[Object tracking records]
━━━━━━━━━━━━━━━━━━━━

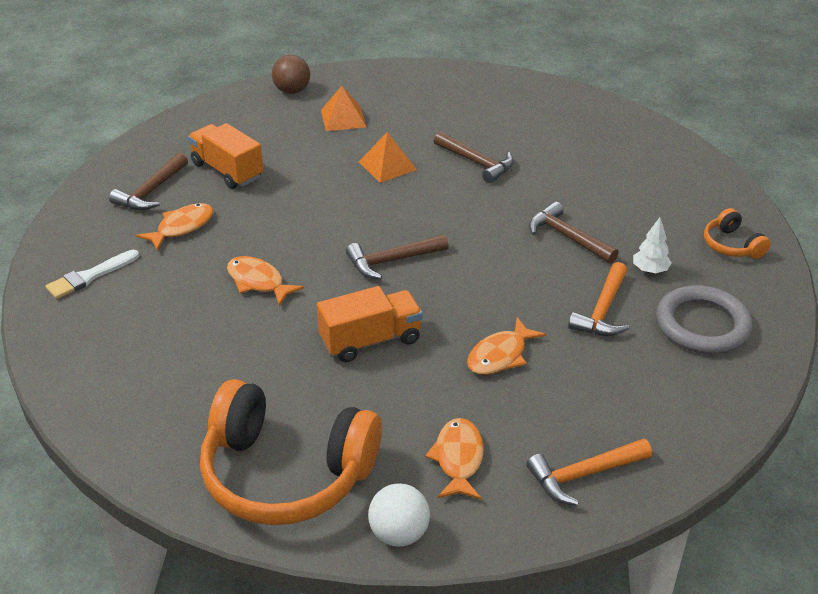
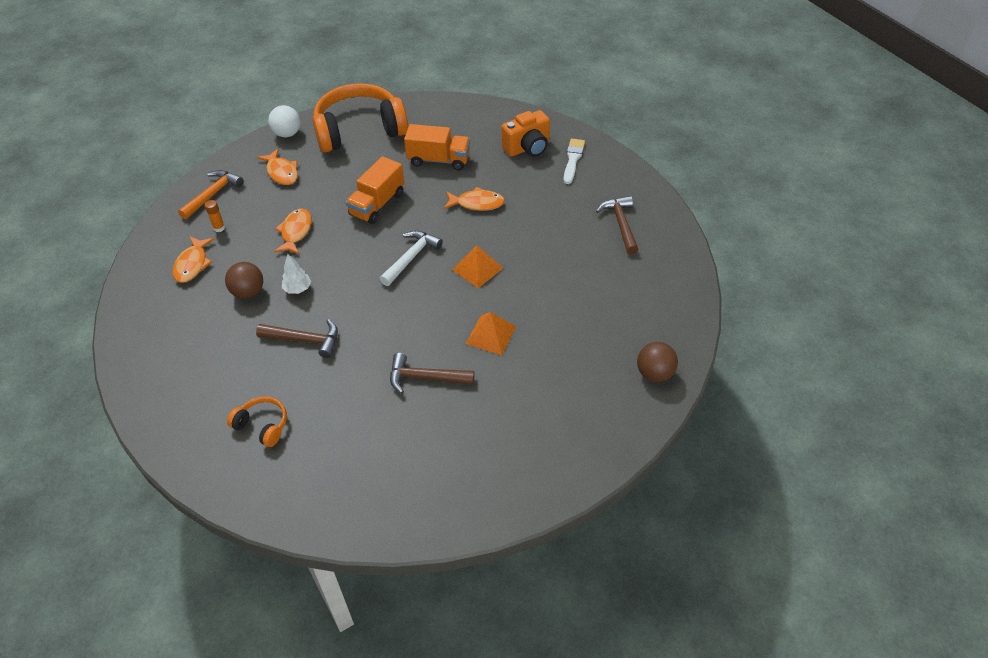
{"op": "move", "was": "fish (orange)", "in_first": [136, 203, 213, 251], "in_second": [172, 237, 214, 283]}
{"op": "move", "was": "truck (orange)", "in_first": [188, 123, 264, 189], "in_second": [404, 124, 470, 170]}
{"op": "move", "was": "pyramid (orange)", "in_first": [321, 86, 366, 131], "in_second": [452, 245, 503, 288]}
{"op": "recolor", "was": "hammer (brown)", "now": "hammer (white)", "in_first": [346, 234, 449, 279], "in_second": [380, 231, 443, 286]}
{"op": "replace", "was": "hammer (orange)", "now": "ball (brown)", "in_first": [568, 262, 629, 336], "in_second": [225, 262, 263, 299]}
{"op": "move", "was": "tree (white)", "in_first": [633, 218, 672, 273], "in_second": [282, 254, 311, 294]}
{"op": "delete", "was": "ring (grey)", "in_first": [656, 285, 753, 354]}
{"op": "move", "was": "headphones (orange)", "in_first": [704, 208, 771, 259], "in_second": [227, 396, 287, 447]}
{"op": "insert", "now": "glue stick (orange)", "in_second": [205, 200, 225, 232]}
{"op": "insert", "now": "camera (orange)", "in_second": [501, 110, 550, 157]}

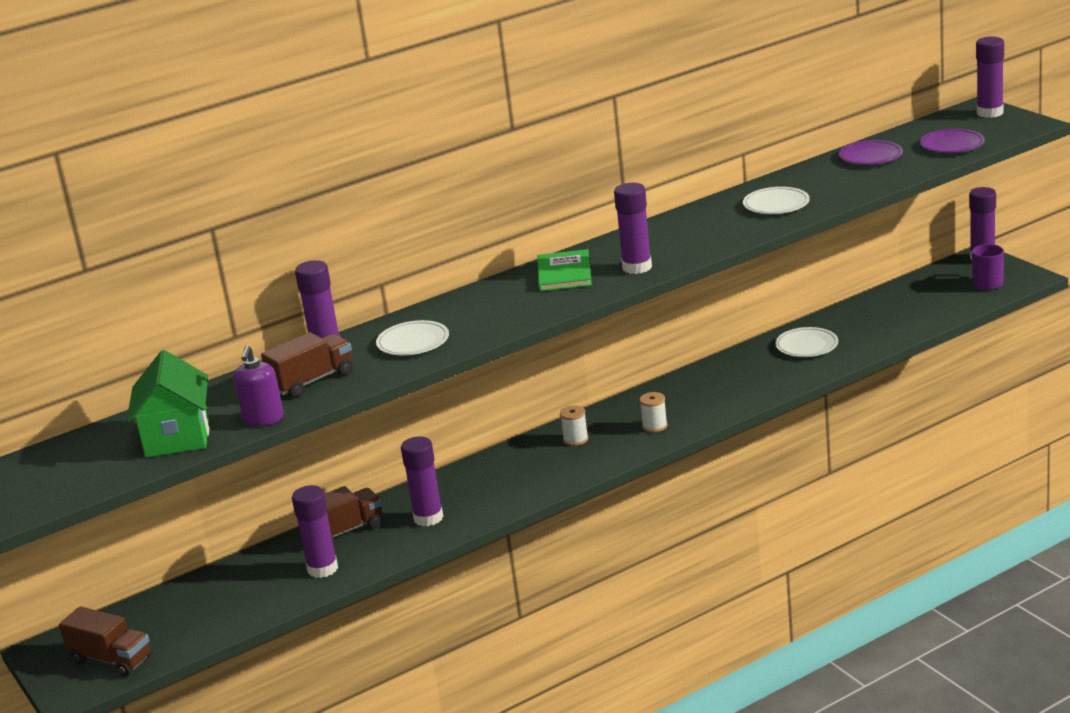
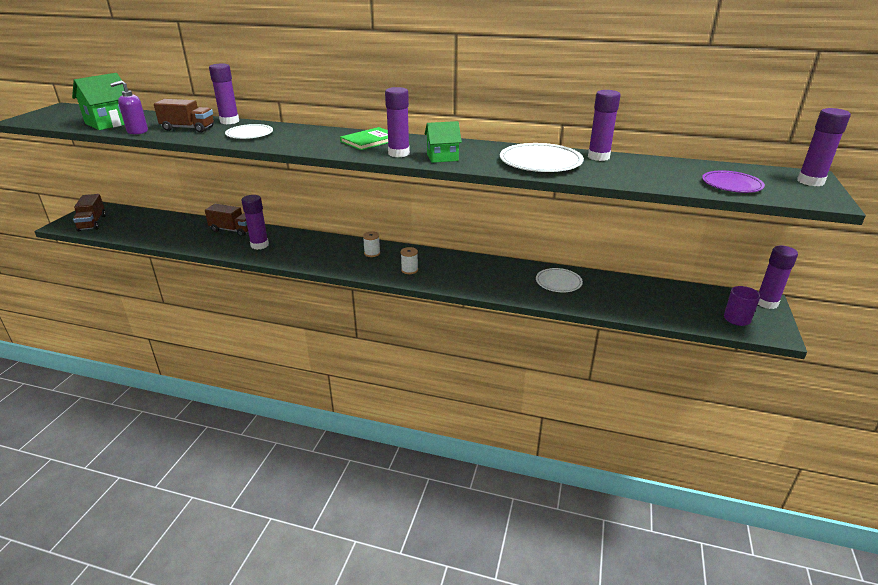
{"op": "move", "was": "glue stick (purple)", "in_first": [292, 485, 338, 578], "in_second": [588, 90, 621, 161]}
{"op": "resize", "was": "plate (white)", "in_first": [743, 187, 810, 214], "in_second": [500, 143, 584, 172], "ratio": 1.58}
{"op": "delete", "was": "plate (purple)", "in_first": [838, 140, 903, 165]}
{"op": "insert", "now": "house (green)", "in_second": [425, 121, 462, 163]}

━━━━━━━━━━━━━━━━━━━━

▶ [Task item] Without the pictures, restate each entry exactly.

▶ [Problem solution]
{"op": "move", "was": "fish (orange)", "in_first": [136, 203, 213, 251], "in_second": [172, 237, 214, 283]}
{"op": "move", "was": "truck (orange)", "in_first": [188, 123, 264, 189], "in_second": [404, 124, 470, 170]}
{"op": "move", "was": "pyramid (orange)", "in_first": [321, 86, 366, 131], "in_second": [452, 245, 503, 288]}
{"op": "recolor", "was": "hammer (brown)", "now": "hammer (white)", "in_first": [346, 234, 449, 279], "in_second": [380, 231, 443, 286]}
{"op": "replace", "was": "hammer (orange)", "now": "ball (brown)", "in_first": [568, 262, 629, 336], "in_second": [225, 262, 263, 299]}
{"op": "move", "was": "tree (white)", "in_first": [633, 218, 672, 273], "in_second": [282, 254, 311, 294]}
{"op": "delete", "was": "ring (grey)", "in_first": [656, 285, 753, 354]}
{"op": "move", "was": "headphones (orange)", "in_first": [704, 208, 771, 259], "in_second": [227, 396, 287, 447]}
{"op": "insert", "now": "glue stick (orange)", "in_second": [205, 200, 225, 232]}
{"op": "insert", "now": "camera (orange)", "in_second": [501, 110, 550, 157]}

{"op": "move", "was": "glue stick (purple)", "in_first": [292, 485, 338, 578], "in_second": [588, 90, 621, 161]}
{"op": "resize", "was": "plate (white)", "in_first": [743, 187, 810, 214], "in_second": [500, 143, 584, 172], "ratio": 1.58}
{"op": "delete", "was": "plate (purple)", "in_first": [838, 140, 903, 165]}
{"op": "insert", "now": "house (green)", "in_second": [425, 121, 462, 163]}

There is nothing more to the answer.